Rewrite the material from the line with "PDB: 07:17 -> 19:17" up to and including the line with "BVP: 12:47 -> 12:52", substituting "LZT" for "LZS" and leaving everything else unchanged.

## begin Stored data

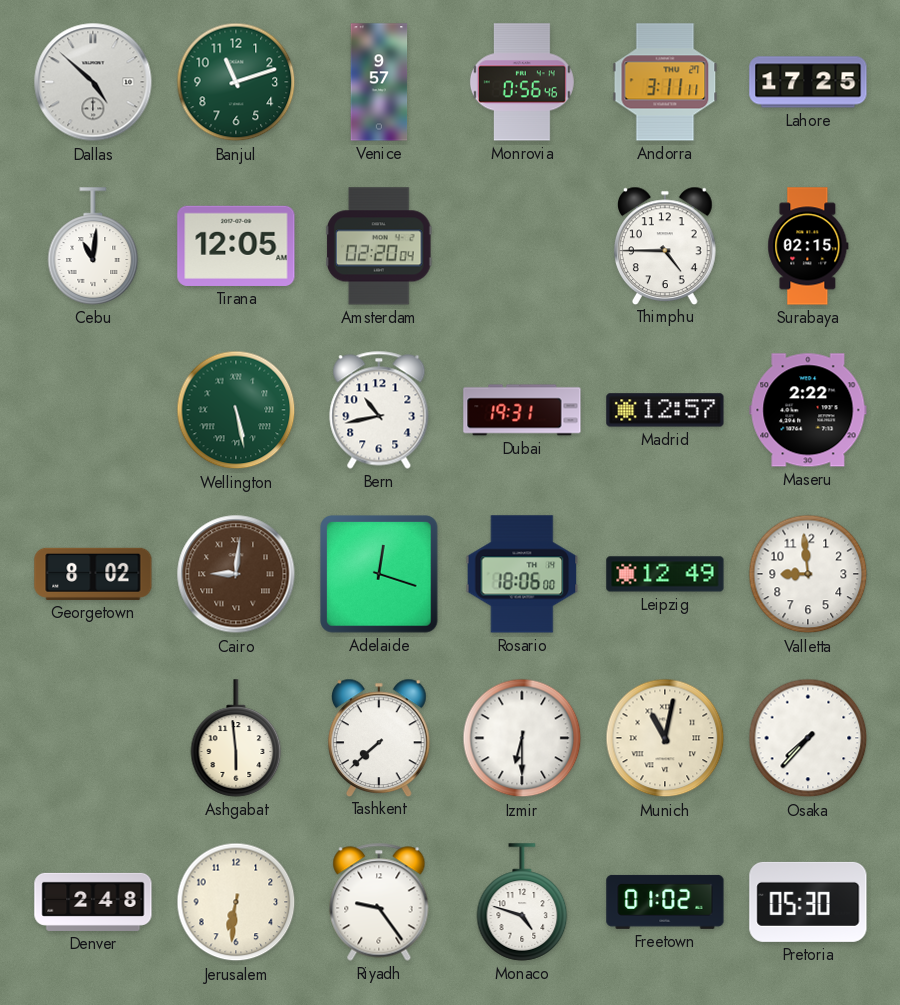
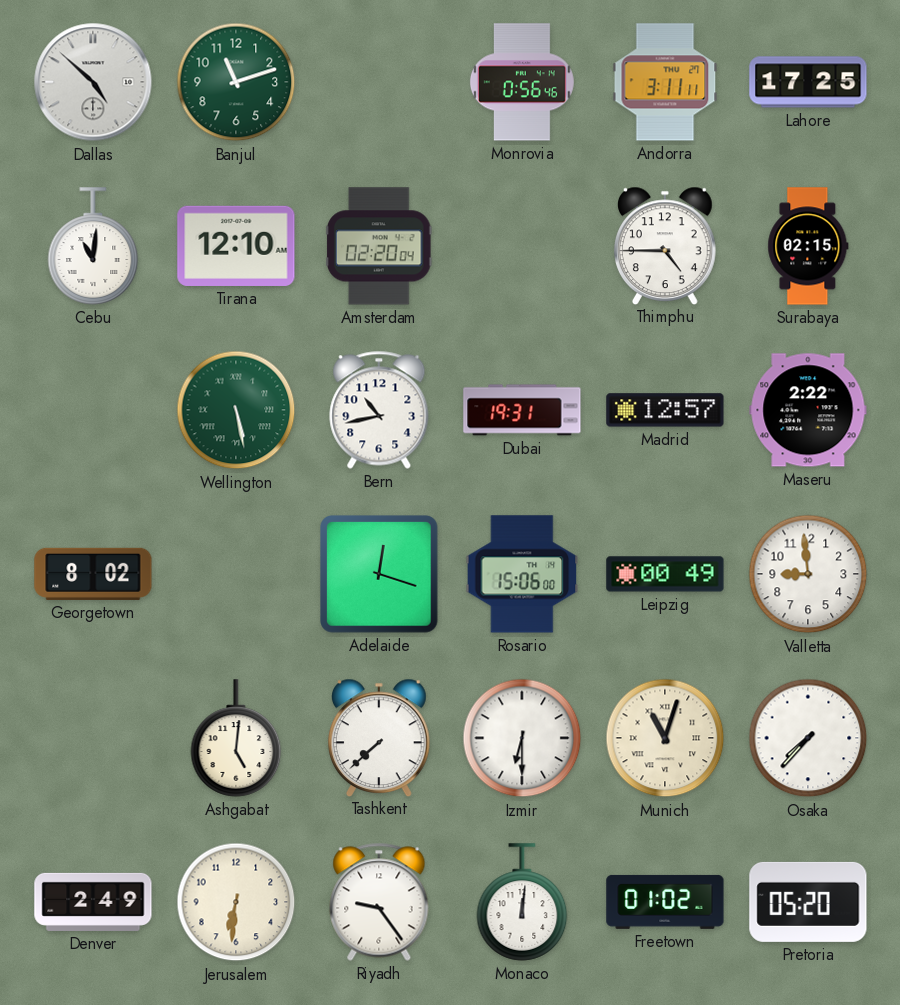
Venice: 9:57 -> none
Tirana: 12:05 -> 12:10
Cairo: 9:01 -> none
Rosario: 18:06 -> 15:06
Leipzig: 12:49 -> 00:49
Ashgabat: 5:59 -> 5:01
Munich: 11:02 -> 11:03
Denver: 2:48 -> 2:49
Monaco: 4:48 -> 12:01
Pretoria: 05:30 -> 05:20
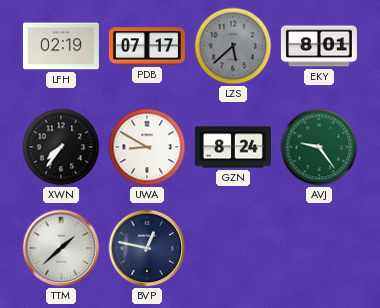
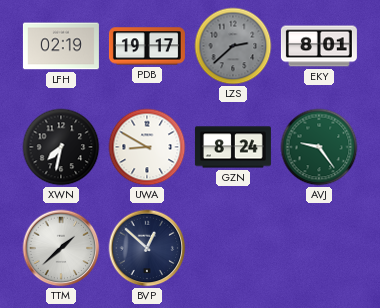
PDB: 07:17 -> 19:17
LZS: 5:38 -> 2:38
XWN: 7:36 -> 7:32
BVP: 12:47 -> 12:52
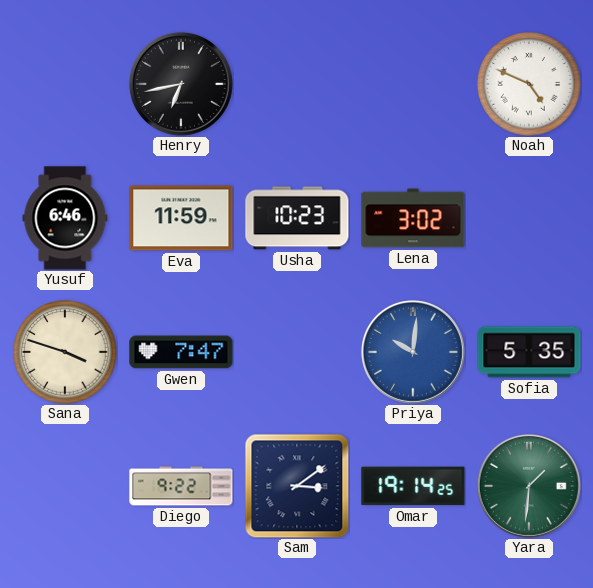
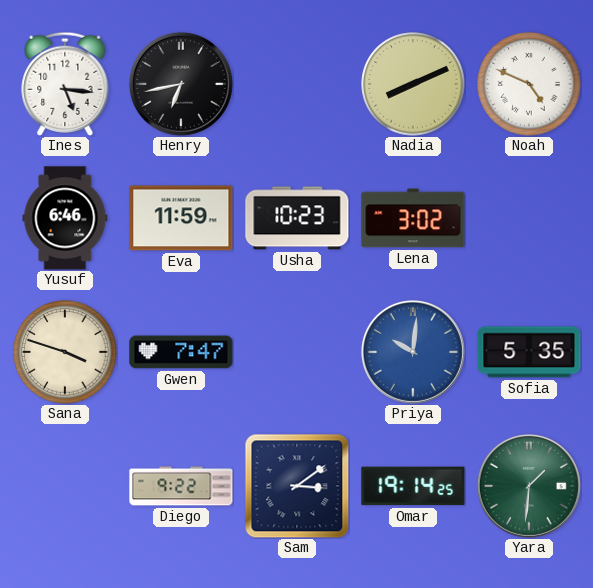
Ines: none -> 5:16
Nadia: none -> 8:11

## end Stored data
## begin Stored data

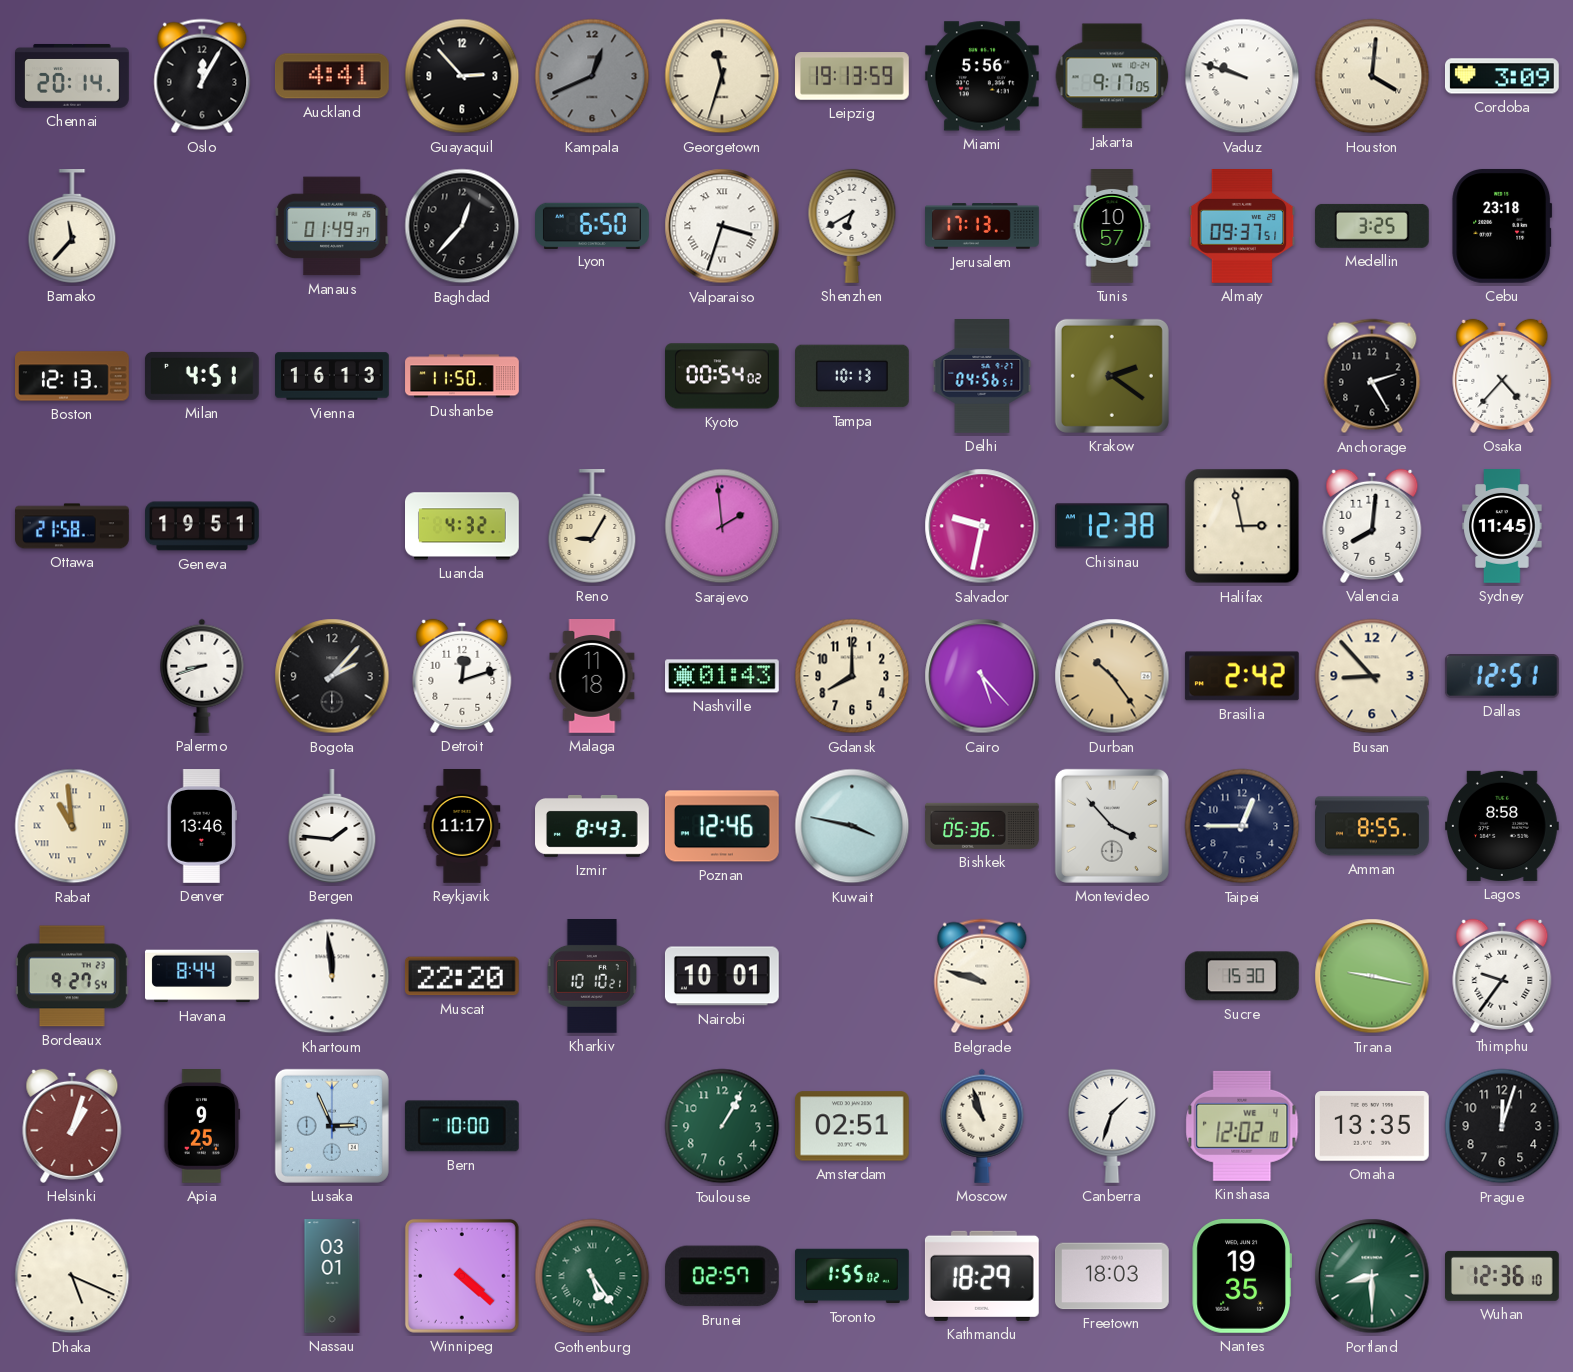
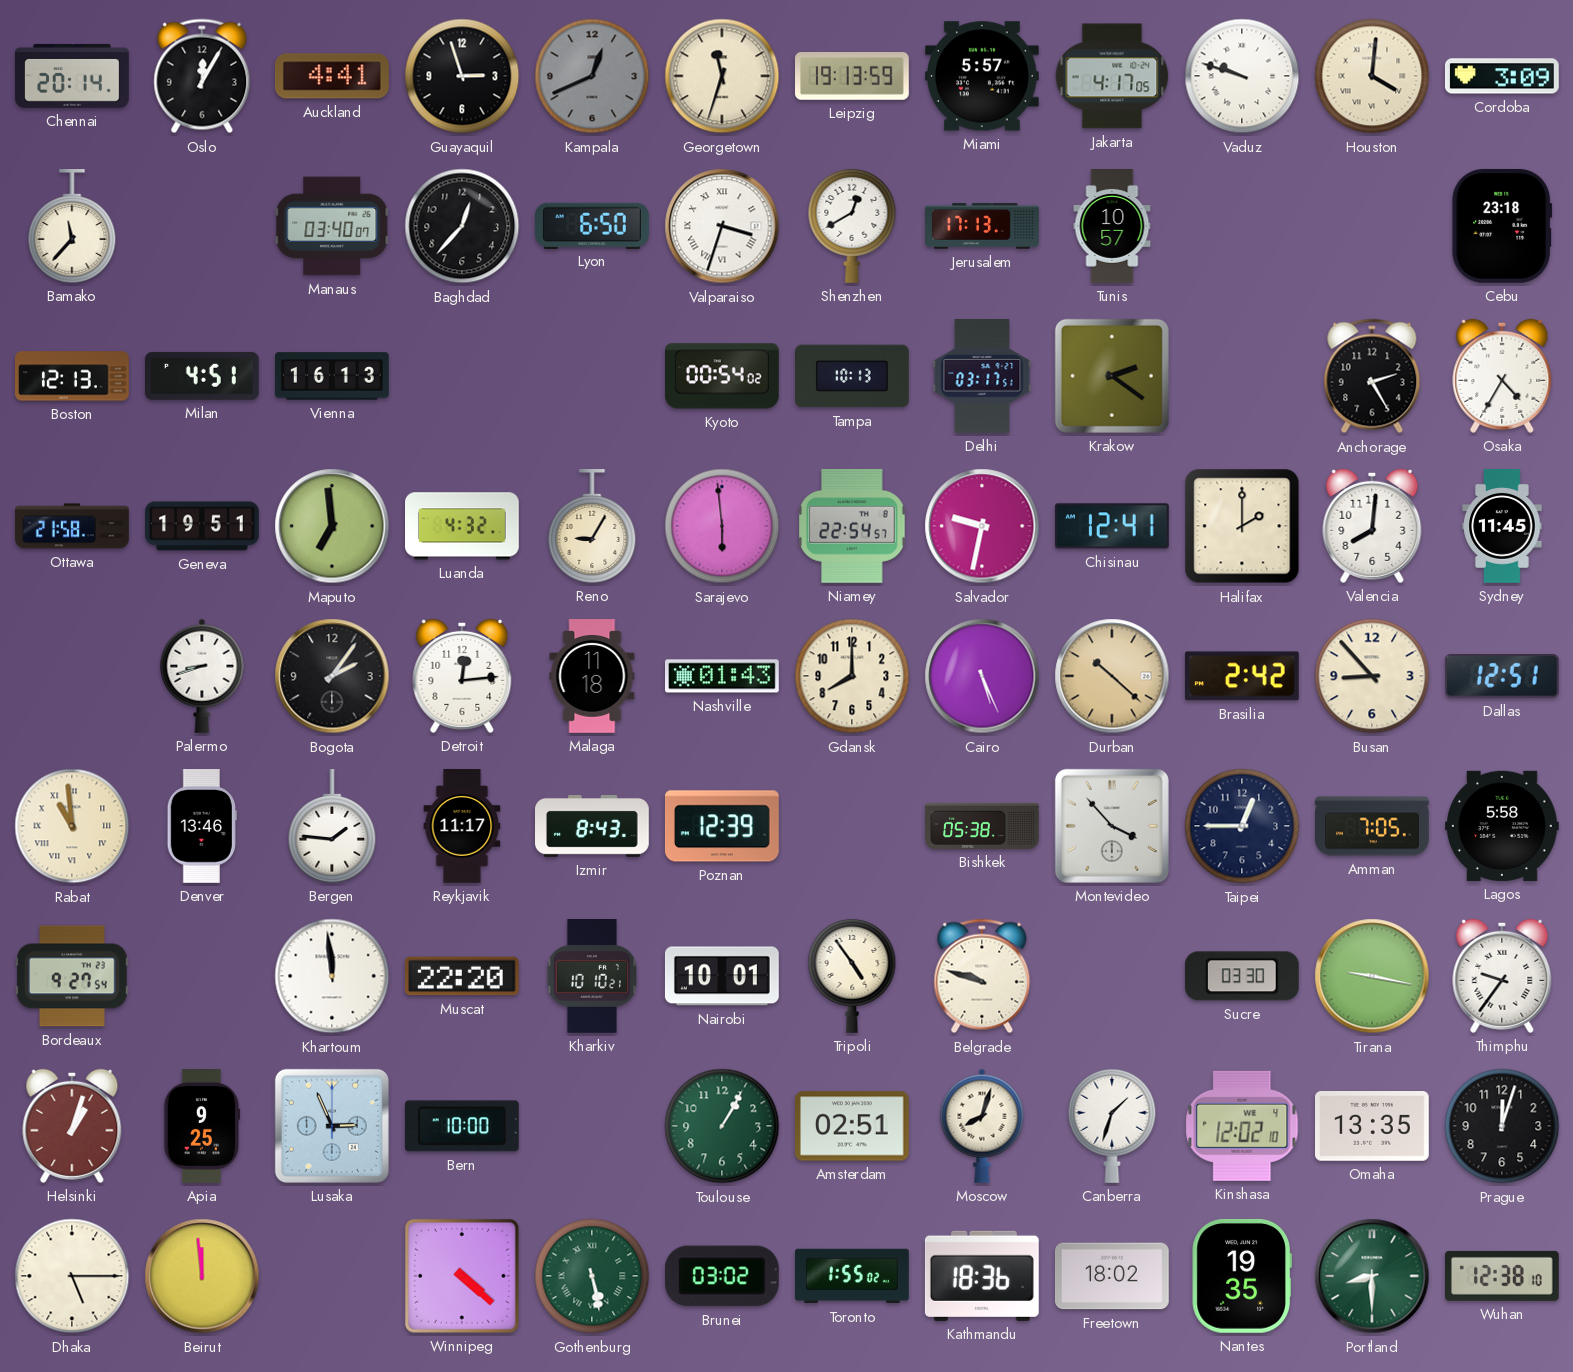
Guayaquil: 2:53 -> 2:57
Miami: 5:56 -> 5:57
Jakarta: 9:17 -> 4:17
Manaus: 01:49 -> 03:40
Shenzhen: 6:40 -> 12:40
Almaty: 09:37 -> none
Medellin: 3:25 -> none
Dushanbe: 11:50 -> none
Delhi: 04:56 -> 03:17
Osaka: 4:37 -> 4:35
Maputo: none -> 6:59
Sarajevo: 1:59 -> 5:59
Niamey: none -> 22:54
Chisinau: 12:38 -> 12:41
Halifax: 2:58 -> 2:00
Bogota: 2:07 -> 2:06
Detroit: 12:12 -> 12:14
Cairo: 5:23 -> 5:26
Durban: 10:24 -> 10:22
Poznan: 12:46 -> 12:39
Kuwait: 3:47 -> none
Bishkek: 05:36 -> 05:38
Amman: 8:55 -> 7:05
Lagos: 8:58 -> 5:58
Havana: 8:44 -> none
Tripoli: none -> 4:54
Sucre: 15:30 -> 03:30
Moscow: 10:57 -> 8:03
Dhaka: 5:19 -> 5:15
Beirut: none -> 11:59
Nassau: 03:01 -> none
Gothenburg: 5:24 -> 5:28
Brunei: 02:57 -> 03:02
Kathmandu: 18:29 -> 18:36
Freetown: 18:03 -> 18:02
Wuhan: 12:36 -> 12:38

## end Stored data

> _Output_:
PDB: 07:17 -> 19:17
LZT: 5:38 -> 2:38
XWN: 7:36 -> 7:32
BVP: 12:47 -> 12:52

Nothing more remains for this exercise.